* _INSTRUCTIONS FOR THE TASK_:
Return only the lines of the listing below that run from the line with "C106: 33nF (3V3, GND) -> 6.8nF (3V3, GND)" through the line with "U106 pin VCC: VEXT -> 3V3", both ends included, exactly as written.

* _GIVEN RECORDS_:
========================================================================

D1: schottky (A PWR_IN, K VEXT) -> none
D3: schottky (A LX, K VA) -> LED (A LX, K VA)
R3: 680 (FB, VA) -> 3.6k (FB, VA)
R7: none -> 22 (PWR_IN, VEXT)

========================================================================

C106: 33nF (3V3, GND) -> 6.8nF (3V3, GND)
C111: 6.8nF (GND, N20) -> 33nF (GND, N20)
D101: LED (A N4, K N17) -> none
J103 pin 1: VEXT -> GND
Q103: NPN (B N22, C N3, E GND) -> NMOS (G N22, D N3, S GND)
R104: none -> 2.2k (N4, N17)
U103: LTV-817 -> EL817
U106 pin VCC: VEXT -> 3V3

========================================================================

* _ANSWER FOR THE TASK_:
C106: 33nF (3V3, GND) -> 6.8nF (3V3, GND)
C111: 6.8nF (GND, N20) -> 33nF (GND, N20)
D101: LED (A N4, K N17) -> none
J103 pin 1: VEXT -> GND
Q103: NPN (B N22, C N3, E GND) -> NMOS (G N22, D N3, S GND)
R104: none -> 2.2k (N4, N17)
U103: LTV-817 -> EL817
U106 pin VCC: VEXT -> 3V3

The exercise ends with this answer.